__What to produce__: Output all records exactly, with no images.

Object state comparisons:
*** Block opens ***
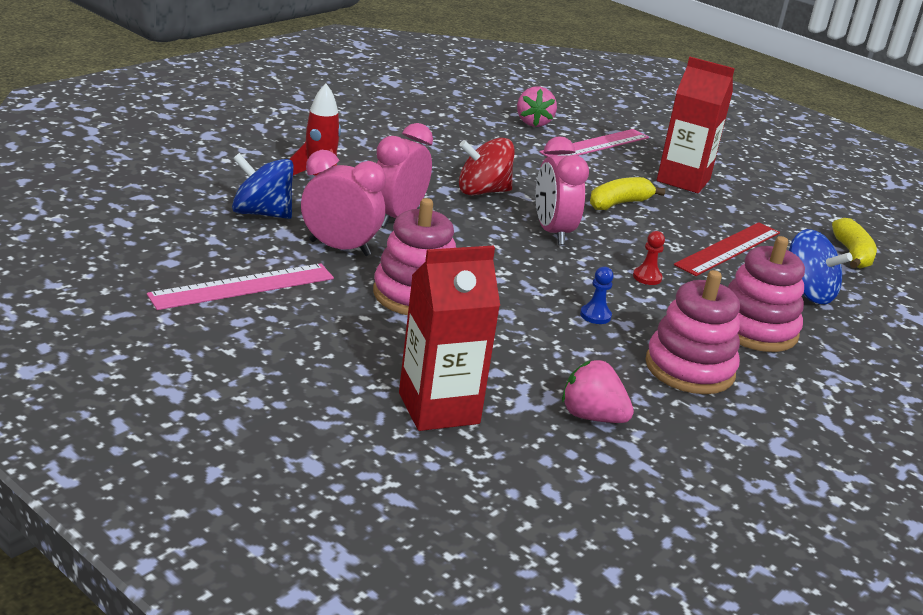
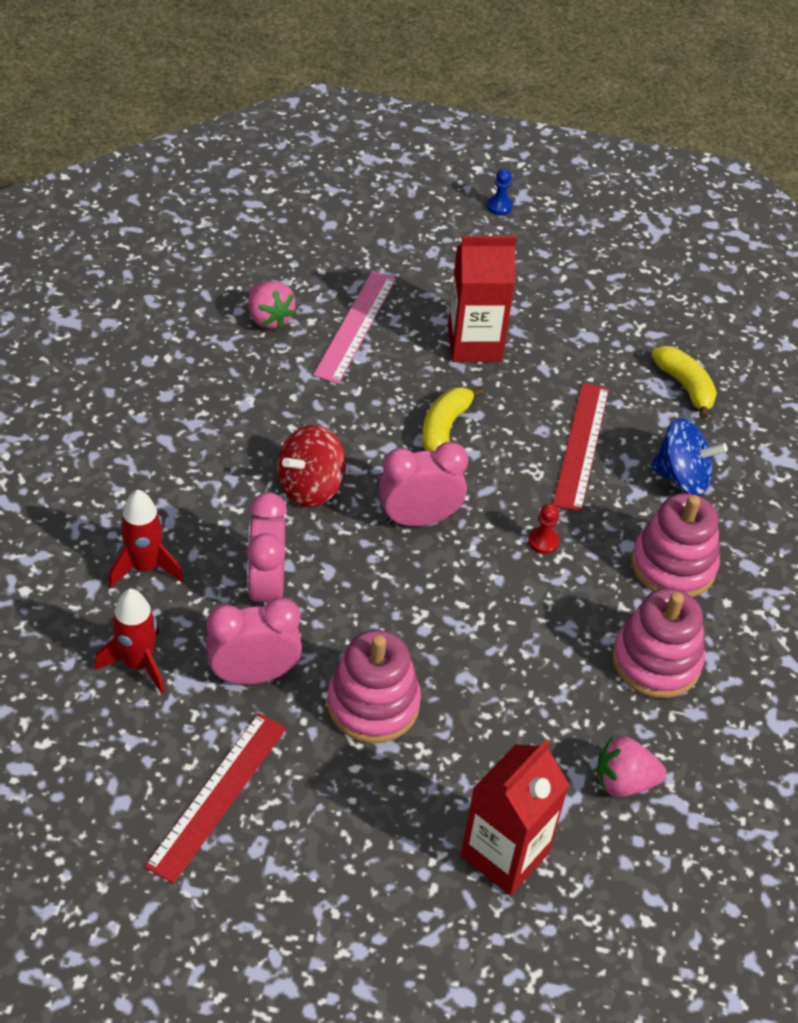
camera: 30 degrees left, 20 degrees up
(242, 286) = (217, 795): pink ruler -> red ruler
(262, 213) = (138, 664): blue spinning top -> red rocket
(552, 232) = (419, 519): pink clock -> pink clock turned 120 degrees clockwise
(595, 315) = (538, 632): blue pawn -> blue pawn (499, 206)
*** Block closes ***
__Written answer__:
camera: 30 degrees left, 20 degrees up
(242, 286) = (217, 795): pink ruler -> red ruler
(262, 213) = (138, 664): blue spinning top -> red rocket
(552, 232) = (419, 519): pink clock -> pink clock turned 120 degrees clockwise
(595, 315) = (538, 632): blue pawn -> blue pawn (499, 206)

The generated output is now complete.